EXERCISE DIRECTIONS:
Read through the listing, and wherever a line holds the word "purple", return it.

INFORMATION PROVIDED:
# # # #
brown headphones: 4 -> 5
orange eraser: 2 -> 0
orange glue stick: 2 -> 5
# # # #
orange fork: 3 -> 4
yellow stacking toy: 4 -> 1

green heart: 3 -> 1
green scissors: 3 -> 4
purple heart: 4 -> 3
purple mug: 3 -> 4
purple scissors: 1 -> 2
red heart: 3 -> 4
# # # #
EXERCISE RESPONSE:
purple heart: 4 -> 3
purple mug: 3 -> 4
purple scissors: 1 -> 2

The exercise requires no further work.